━━━━━ RECORDS FOR THIS EXERCISE

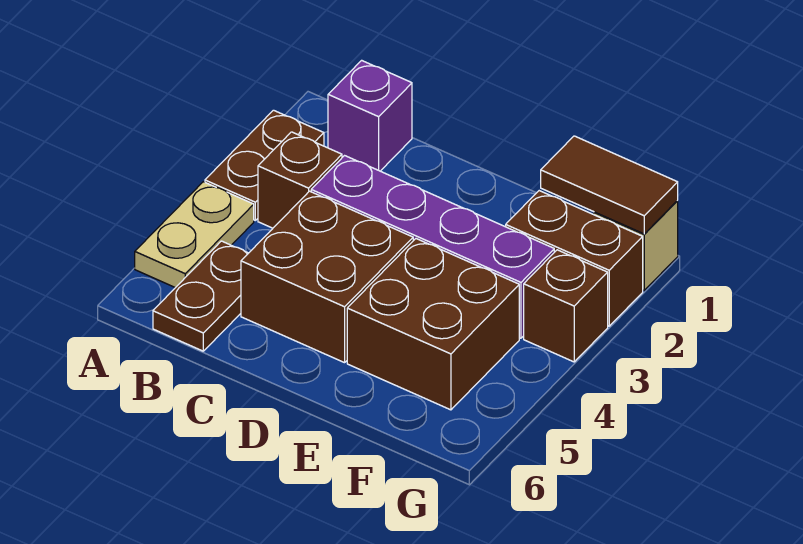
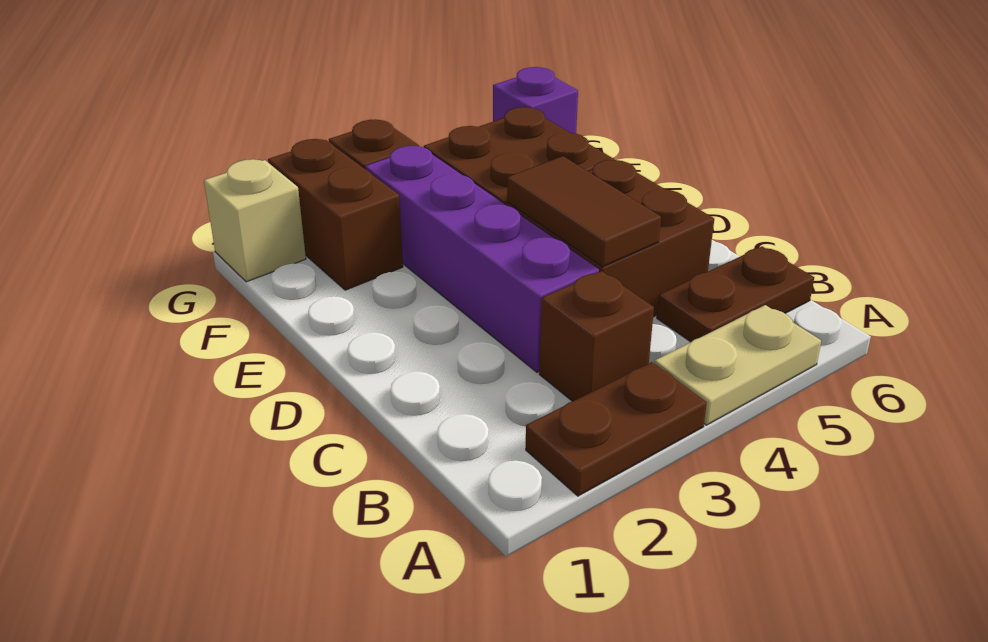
purple brick B1 level 1 -> purple brick G6 level 1
brown tile F1:G1 level 2 -> brown tile C4:D4 level 2

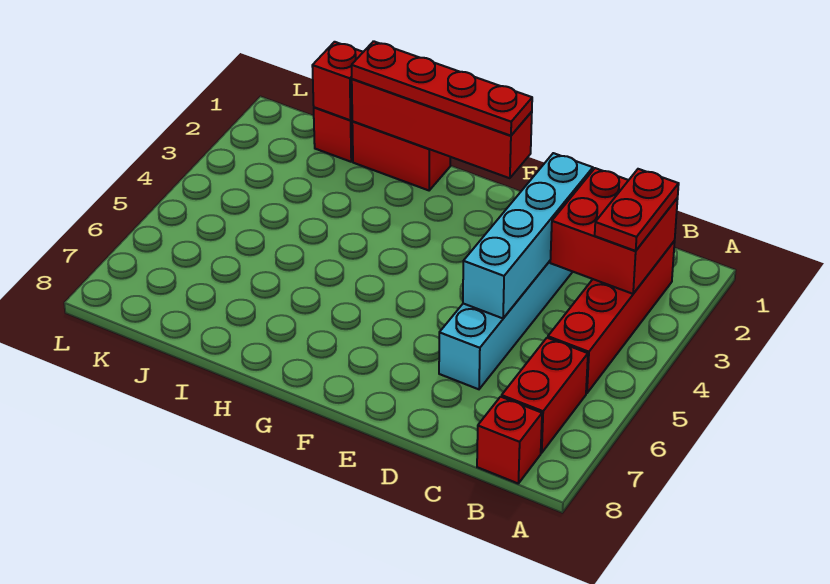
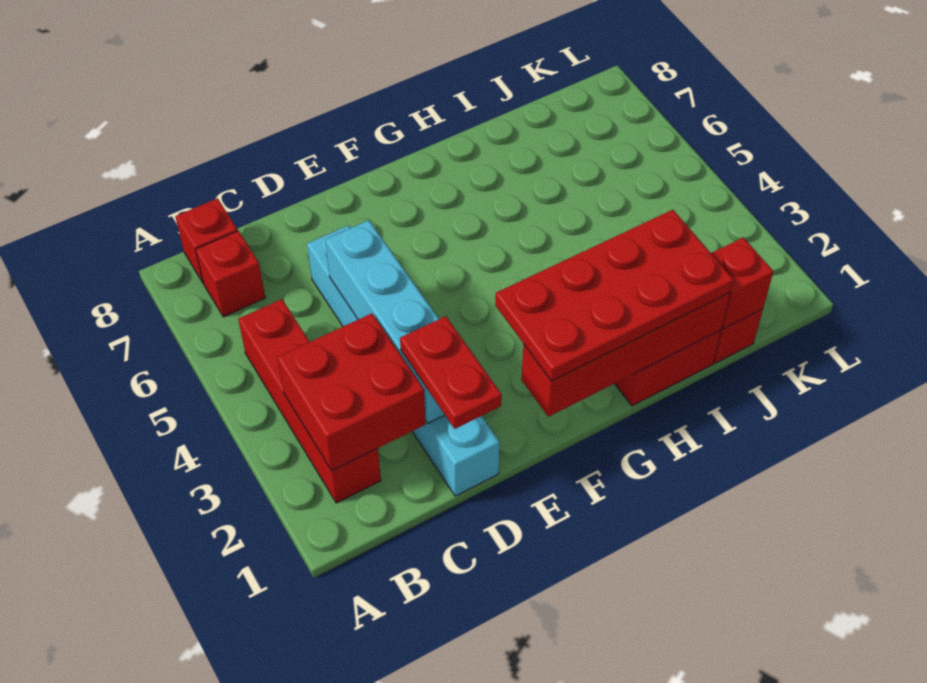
red plate B2:B3 level 3 -> red plate D1:D2 level 3
red brick B6:B7 level 1 -> red brick B7 level 1
red plate F1:I1 level 3 -> red plate F1:I2 level 3

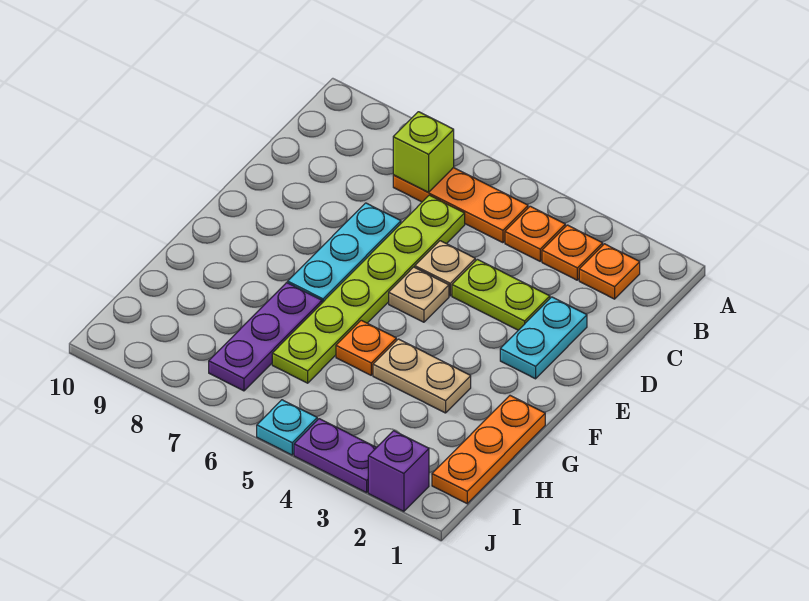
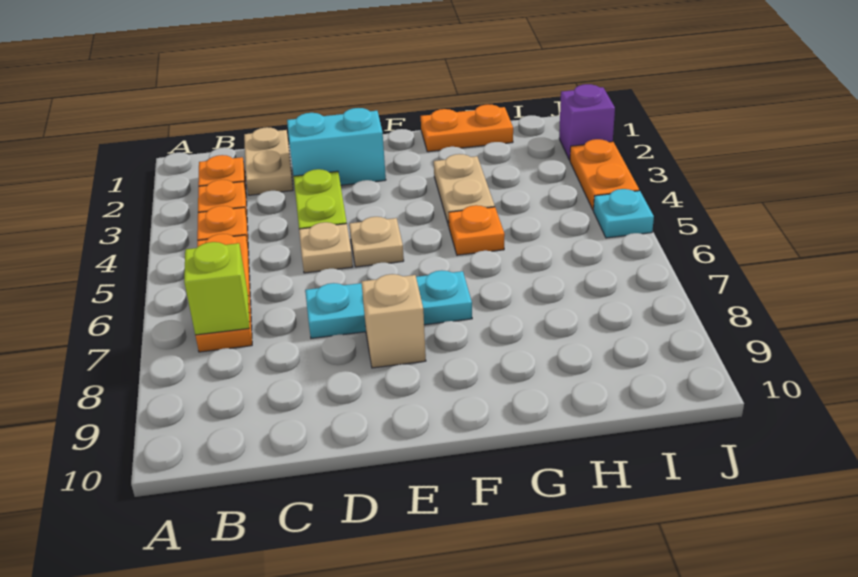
none -> tan plate C1:C2 level 1
lime plate C6:H6 level 1 -> none
cyan plate D2:E2 level 1 -> cyan brick D2:E2 level 1
none -> tan brick E8 level 1
orange plate G1:I1 level 1 -> orange plate G1:H1 level 1
purple plate G7:I7 level 1 -> none
purple plate J3:J4 level 1 -> orange plate J3:J4 level 1

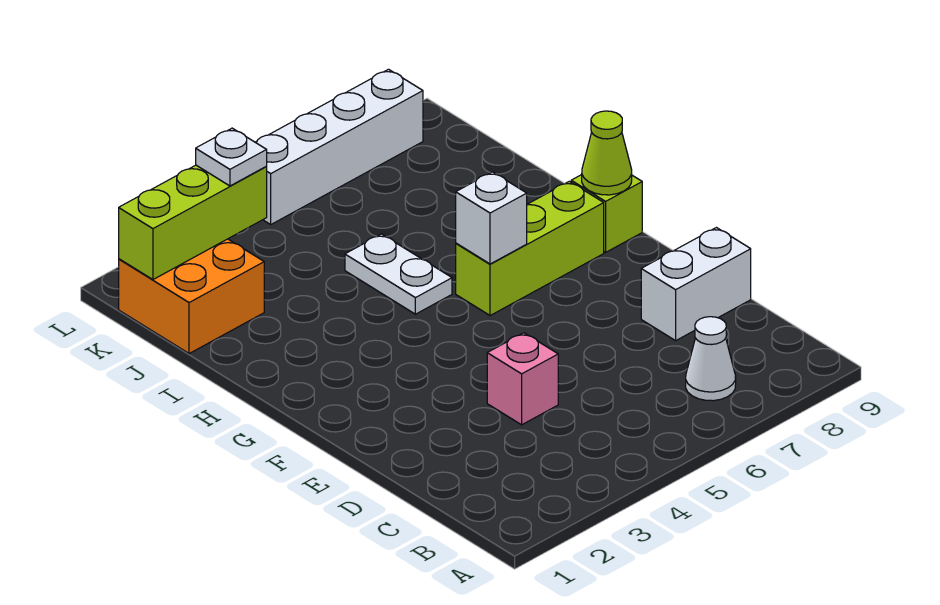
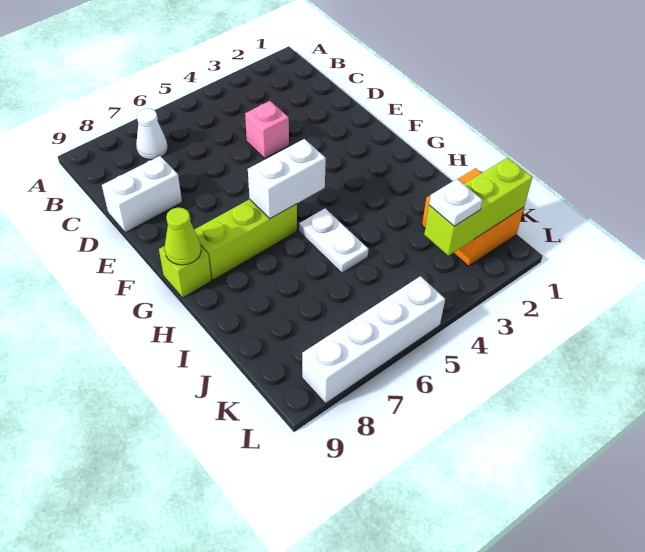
white brick G6 level 2 -> white brick G5:G6 level 2

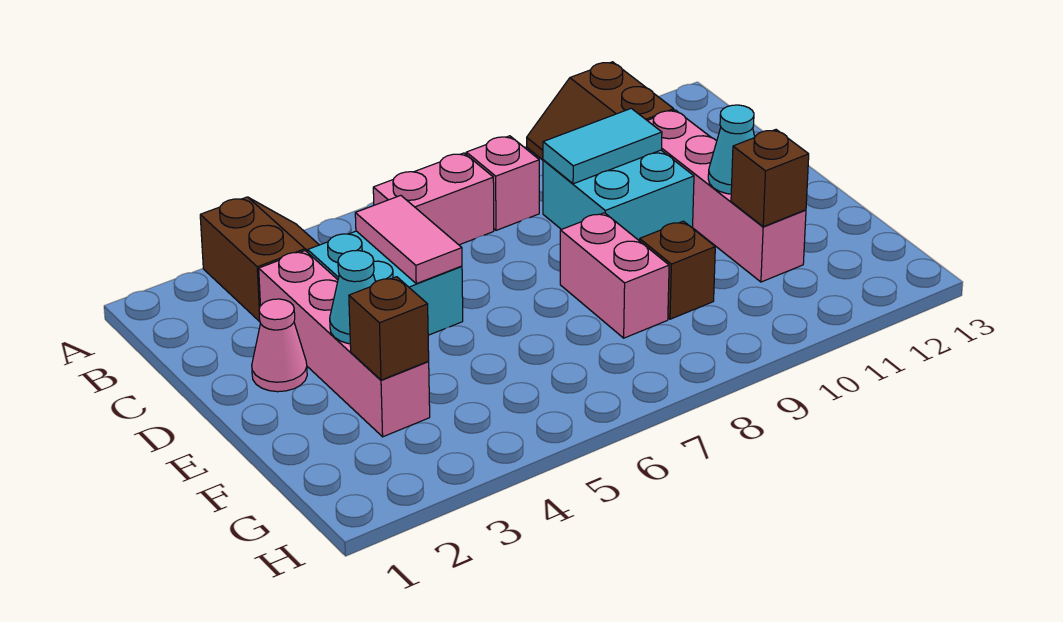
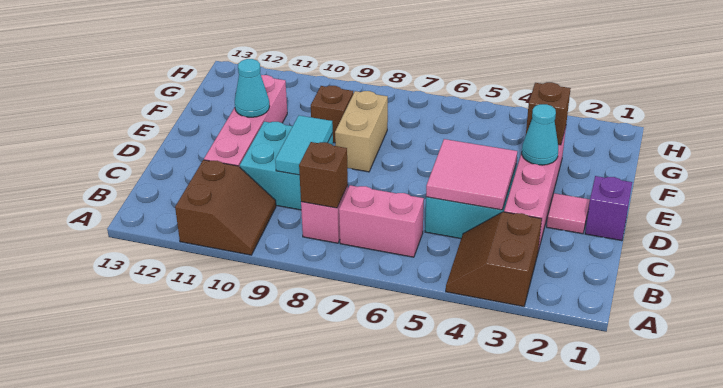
pink tile C5:D5 level 2 -> pink tile C4:D5 level 2
cyan tile C9:C10 level 2 -> cyan tile C9:D9 level 2
none -> purple brick D1 level 1
pink cone D2 level 1 -> pink tile D2 level 1
pink brick E8:F8 level 1 -> tan brick E8:F8 level 1
brown brick F11 level 2 -> brown brick B8 level 2

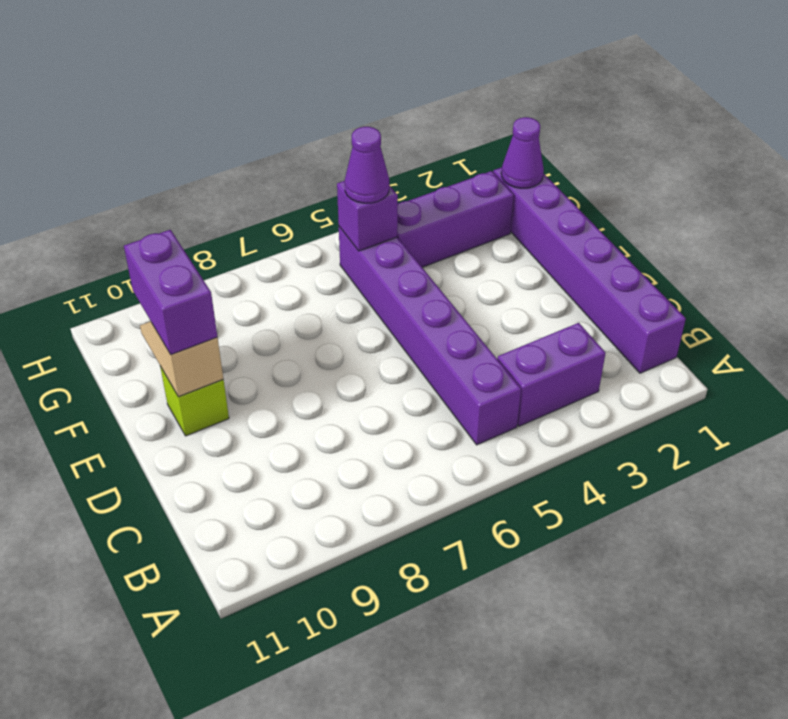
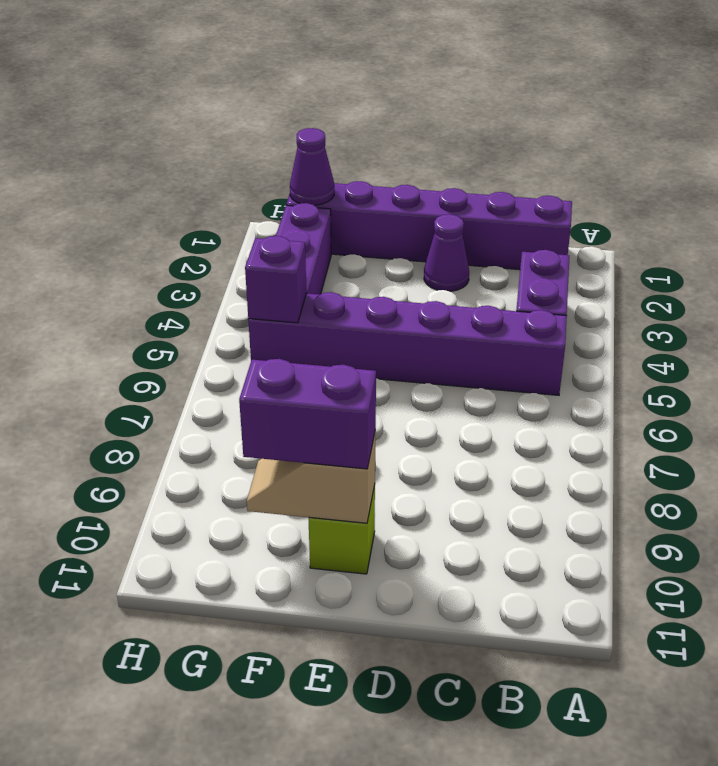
purple cone G5 level 3 -> purple cone D2 level 1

━━━━━━━━━━

INSTRUCTIONS FOR THE TASK: Starting at the line that holds "purple plate G7:I7 level 1 -> none", print each line through the last one of the entries above, exactly and with both ends included; no pictures.

RESPONSE:
purple plate G7:I7 level 1 -> none
purple plate J3:J4 level 1 -> orange plate J3:J4 level 1

white brick G6 level 2 -> white brick G5:G6 level 2

pink tile C5:D5 level 2 -> pink tile C4:D5 level 2
cyan tile C9:C10 level 2 -> cyan tile C9:D9 level 2
none -> purple brick D1 level 1
pink cone D2 level 1 -> pink tile D2 level 1
pink brick E8:F8 level 1 -> tan brick E8:F8 level 1
brown brick F11 level 2 -> brown brick B8 level 2

purple cone G5 level 3 -> purple cone D2 level 1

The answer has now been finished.